§ **Your objective**
Give back every line of the material below that has the string "stood".

§ **Data records**
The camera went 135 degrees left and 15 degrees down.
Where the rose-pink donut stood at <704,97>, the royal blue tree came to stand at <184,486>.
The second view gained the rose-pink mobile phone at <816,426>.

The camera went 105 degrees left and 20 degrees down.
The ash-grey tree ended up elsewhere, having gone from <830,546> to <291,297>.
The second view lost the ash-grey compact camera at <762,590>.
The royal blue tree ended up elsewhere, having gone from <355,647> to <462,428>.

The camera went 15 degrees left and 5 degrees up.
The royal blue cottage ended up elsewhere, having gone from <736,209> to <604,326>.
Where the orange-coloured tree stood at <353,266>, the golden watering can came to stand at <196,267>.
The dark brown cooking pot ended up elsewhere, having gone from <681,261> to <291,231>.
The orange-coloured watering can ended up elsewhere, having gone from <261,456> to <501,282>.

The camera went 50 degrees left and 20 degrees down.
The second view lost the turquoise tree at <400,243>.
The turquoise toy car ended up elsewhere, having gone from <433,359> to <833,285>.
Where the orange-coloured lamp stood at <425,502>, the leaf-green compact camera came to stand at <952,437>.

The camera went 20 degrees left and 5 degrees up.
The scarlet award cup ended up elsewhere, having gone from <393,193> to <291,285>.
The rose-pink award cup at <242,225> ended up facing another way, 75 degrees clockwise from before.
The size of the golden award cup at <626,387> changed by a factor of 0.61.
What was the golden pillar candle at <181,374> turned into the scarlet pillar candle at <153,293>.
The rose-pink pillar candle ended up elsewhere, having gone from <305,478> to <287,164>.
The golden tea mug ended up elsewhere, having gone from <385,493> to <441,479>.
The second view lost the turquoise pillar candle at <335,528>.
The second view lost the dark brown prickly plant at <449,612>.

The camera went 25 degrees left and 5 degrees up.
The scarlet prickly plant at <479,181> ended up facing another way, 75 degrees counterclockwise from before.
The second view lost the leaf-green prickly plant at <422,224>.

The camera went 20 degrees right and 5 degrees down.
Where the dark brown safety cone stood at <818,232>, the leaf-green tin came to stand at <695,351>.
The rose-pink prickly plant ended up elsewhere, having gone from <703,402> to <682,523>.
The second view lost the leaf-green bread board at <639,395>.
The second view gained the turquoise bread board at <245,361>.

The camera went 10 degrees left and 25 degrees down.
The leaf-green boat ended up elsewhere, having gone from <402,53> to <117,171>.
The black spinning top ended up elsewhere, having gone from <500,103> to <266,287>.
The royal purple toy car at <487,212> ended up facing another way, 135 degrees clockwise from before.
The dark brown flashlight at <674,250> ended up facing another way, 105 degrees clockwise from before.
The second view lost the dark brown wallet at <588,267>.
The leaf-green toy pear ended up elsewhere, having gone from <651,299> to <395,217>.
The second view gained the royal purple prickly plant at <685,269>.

§ **Reply to the exercise**
Where the rose-pink donut stood at <704,97>, the royal blue tree came to stand at <184,486>.
Where the orange-coloured tree stood at <353,266>, the golden watering can came to stand at <196,267>.
Where the orange-coloured lamp stood at <425,502>, the leaf-green compact camera came to stand at <952,437>.
Where the dark brown safety cone stood at <818,232>, the leaf-green tin came to stand at <695,351>.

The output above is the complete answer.